**WORK REQUIRED**
All lines of the listing that contain "banana" should be shown in full.

**MATERIAL SHOWN**
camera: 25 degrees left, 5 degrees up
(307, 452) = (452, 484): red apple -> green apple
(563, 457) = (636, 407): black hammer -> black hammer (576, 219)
* * *
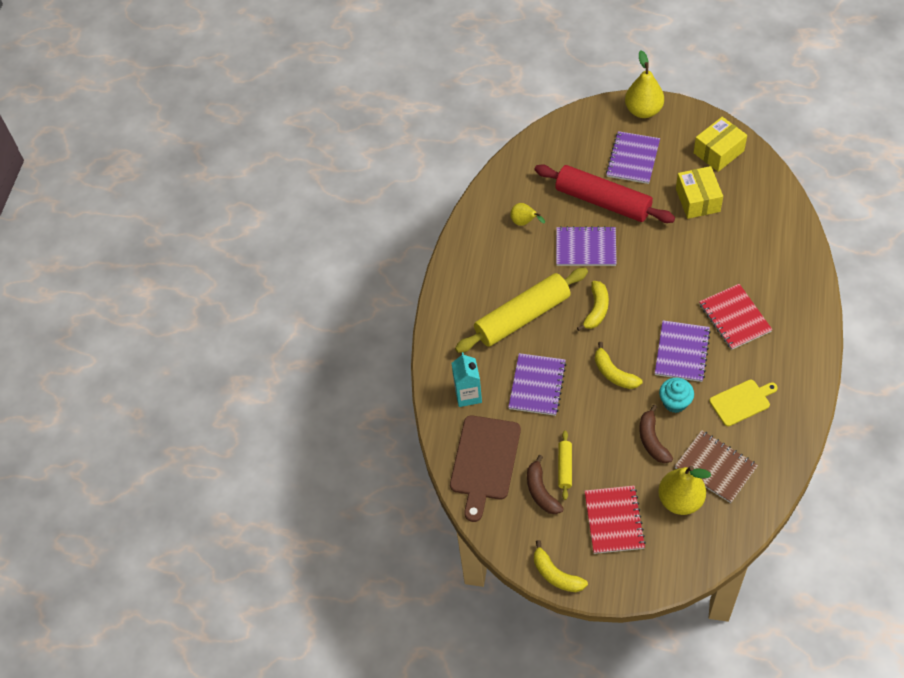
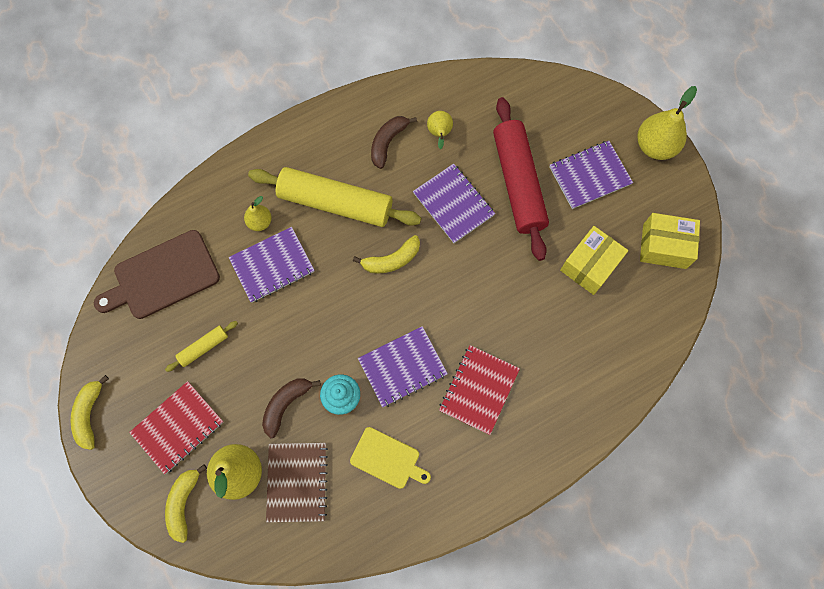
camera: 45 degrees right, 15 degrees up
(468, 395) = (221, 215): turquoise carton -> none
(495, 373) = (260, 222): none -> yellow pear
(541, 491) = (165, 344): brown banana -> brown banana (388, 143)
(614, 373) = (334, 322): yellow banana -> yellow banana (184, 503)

**SOLUTION TO THIS PROBLEM**
(541, 491) = (165, 344): brown banana -> brown banana (388, 143)
(614, 373) = (334, 322): yellow banana -> yellow banana (184, 503)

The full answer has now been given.